Directions:
Your job is to set down the stretch of entries that opens with the line containing "C3: 47nF (EN_N2, VB2) -> 47nF (PULSE, VB2)" and closes with the line containing "R8: 150k (AGND, N006) -> 150k (N006, VA)". Keep both end lines, copy each exactly, and add nothing.

Start of Data

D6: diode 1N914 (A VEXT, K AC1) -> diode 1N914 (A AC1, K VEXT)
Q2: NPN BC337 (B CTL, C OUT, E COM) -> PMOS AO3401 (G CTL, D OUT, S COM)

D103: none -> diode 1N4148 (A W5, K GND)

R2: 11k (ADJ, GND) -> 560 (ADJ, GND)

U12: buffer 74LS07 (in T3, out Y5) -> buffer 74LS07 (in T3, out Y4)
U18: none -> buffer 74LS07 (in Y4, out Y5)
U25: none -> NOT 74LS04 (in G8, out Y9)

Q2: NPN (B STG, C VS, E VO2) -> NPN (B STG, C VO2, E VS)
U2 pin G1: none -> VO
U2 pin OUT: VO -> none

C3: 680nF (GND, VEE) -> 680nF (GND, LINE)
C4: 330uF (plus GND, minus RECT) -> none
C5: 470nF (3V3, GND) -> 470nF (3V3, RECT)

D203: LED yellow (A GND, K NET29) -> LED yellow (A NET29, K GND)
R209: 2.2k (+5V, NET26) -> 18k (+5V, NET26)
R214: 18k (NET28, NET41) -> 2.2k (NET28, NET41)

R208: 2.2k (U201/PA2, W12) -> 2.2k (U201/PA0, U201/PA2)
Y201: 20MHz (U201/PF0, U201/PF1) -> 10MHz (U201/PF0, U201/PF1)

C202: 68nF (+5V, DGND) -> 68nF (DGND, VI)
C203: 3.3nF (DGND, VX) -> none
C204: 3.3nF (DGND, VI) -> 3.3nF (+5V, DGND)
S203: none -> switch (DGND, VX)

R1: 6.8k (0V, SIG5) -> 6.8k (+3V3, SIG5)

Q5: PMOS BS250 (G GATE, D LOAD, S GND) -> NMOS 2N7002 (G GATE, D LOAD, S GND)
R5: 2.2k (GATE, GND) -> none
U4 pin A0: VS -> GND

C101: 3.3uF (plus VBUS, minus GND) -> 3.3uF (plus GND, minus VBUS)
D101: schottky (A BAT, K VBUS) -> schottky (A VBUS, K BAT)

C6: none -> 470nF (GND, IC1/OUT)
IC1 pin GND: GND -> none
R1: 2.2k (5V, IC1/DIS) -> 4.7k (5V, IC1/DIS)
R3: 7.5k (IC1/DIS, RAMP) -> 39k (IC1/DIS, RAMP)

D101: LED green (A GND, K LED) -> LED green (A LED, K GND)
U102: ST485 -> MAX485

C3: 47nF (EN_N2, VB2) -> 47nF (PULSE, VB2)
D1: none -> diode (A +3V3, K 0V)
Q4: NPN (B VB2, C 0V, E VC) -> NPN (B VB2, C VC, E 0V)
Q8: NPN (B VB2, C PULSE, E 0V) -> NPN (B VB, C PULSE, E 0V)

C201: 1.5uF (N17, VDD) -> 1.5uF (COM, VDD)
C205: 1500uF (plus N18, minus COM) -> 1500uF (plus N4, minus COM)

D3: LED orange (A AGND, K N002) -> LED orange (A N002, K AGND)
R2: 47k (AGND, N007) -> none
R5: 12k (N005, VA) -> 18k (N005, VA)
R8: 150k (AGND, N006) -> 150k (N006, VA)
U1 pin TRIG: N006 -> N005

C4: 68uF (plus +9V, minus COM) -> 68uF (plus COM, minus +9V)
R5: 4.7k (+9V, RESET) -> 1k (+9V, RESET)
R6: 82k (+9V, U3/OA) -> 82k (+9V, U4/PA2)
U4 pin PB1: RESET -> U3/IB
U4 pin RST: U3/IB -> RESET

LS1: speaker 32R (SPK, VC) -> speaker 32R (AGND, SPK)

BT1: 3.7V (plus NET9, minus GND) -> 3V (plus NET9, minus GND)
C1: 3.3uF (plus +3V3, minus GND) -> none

End of Data

Solution:
C3: 47nF (EN_N2, VB2) -> 47nF (PULSE, VB2)
D1: none -> diode (A +3V3, K 0V)
Q4: NPN (B VB2, C 0V, E VC) -> NPN (B VB2, C VC, E 0V)
Q8: NPN (B VB2, C PULSE, E 0V) -> NPN (B VB, C PULSE, E 0V)

C201: 1.5uF (N17, VDD) -> 1.5uF (COM, VDD)
C205: 1500uF (plus N18, minus COM) -> 1500uF (plus N4, minus COM)

D3: LED orange (A AGND, K N002) -> LED orange (A N002, K AGND)
R2: 47k (AGND, N007) -> none
R5: 12k (N005, VA) -> 18k (N005, VA)
R8: 150k (AGND, N006) -> 150k (N006, VA)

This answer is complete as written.